─── Supplied data ───

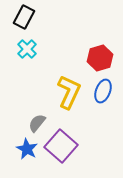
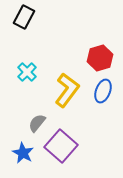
cyan cross: moved 23 px down
yellow L-shape: moved 2 px left, 2 px up; rotated 12 degrees clockwise
blue star: moved 4 px left, 4 px down
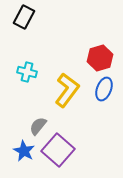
cyan cross: rotated 30 degrees counterclockwise
blue ellipse: moved 1 px right, 2 px up
gray semicircle: moved 1 px right, 3 px down
purple square: moved 3 px left, 4 px down
blue star: moved 1 px right, 2 px up
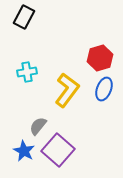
cyan cross: rotated 24 degrees counterclockwise
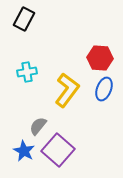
black rectangle: moved 2 px down
red hexagon: rotated 20 degrees clockwise
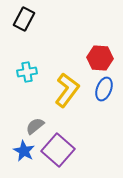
gray semicircle: moved 3 px left; rotated 12 degrees clockwise
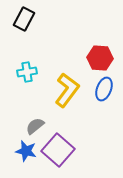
blue star: moved 2 px right; rotated 15 degrees counterclockwise
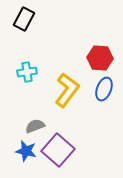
gray semicircle: rotated 18 degrees clockwise
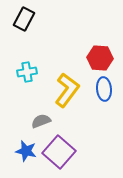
blue ellipse: rotated 25 degrees counterclockwise
gray semicircle: moved 6 px right, 5 px up
purple square: moved 1 px right, 2 px down
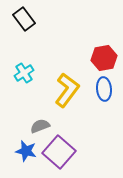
black rectangle: rotated 65 degrees counterclockwise
red hexagon: moved 4 px right; rotated 15 degrees counterclockwise
cyan cross: moved 3 px left, 1 px down; rotated 24 degrees counterclockwise
gray semicircle: moved 1 px left, 5 px down
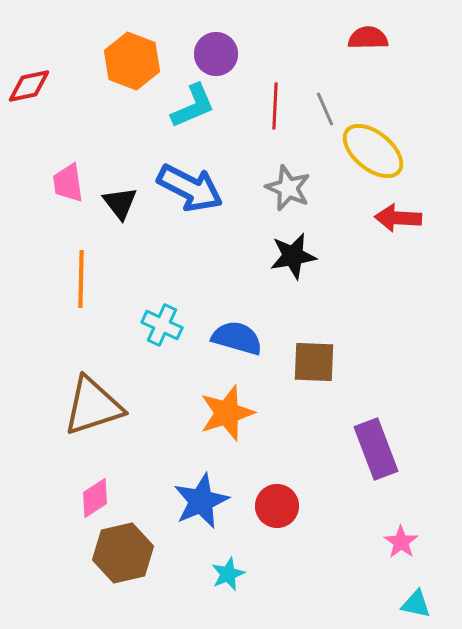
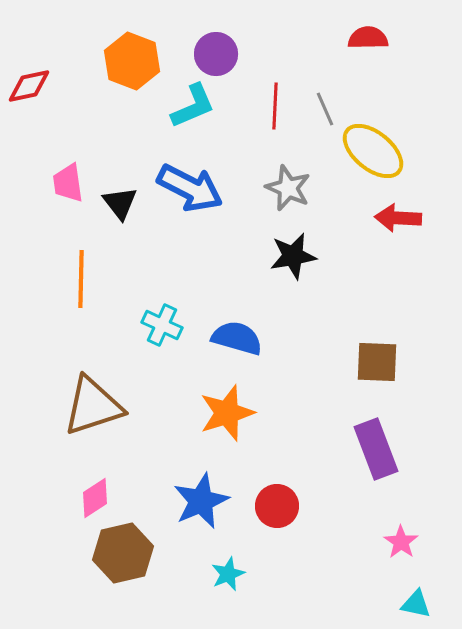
brown square: moved 63 px right
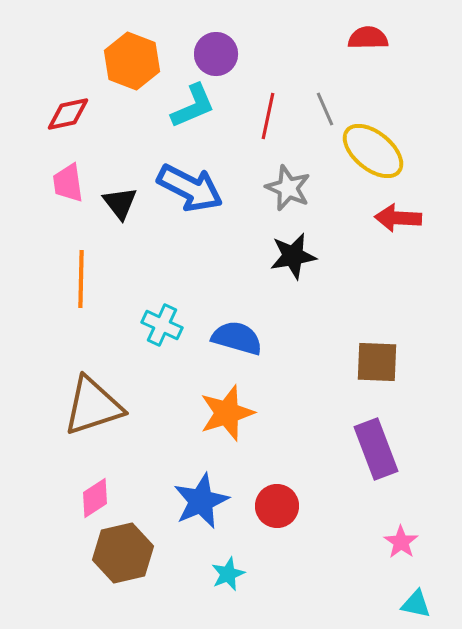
red diamond: moved 39 px right, 28 px down
red line: moved 7 px left, 10 px down; rotated 9 degrees clockwise
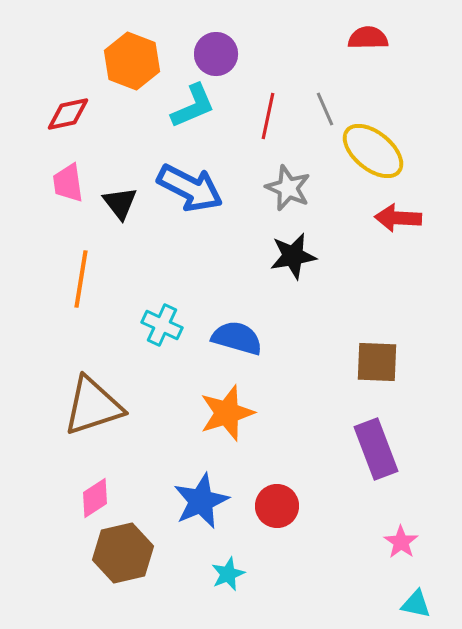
orange line: rotated 8 degrees clockwise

───

Copy out every line of the listing above word for word, leaving out the pictures.

cyan cross: moved 23 px down
yellow L-shape: moved 2 px left, 2 px up; rotated 12 degrees clockwise
blue star: moved 4 px left, 4 px down
cyan cross: rotated 30 degrees counterclockwise
blue ellipse: moved 1 px right, 2 px up
gray semicircle: moved 1 px right, 3 px down
purple square: moved 3 px left, 4 px down
blue star: moved 1 px right, 2 px up
cyan cross: rotated 24 degrees counterclockwise
black rectangle: moved 2 px down
red hexagon: rotated 20 degrees clockwise
gray semicircle: moved 3 px left; rotated 12 degrees clockwise
blue star: moved 2 px right; rotated 15 degrees counterclockwise
gray semicircle: rotated 18 degrees clockwise
blue ellipse: rotated 25 degrees counterclockwise
gray semicircle: moved 6 px right, 5 px up
purple square: moved 1 px right, 2 px down
black rectangle: rotated 65 degrees counterclockwise
red hexagon: moved 4 px right; rotated 15 degrees counterclockwise
cyan cross: moved 3 px left, 1 px down; rotated 24 degrees counterclockwise
gray semicircle: moved 1 px left, 5 px down
brown square: moved 63 px right
red diamond: moved 39 px right, 28 px down
red line: moved 7 px left, 10 px down; rotated 9 degrees clockwise
orange line: rotated 8 degrees clockwise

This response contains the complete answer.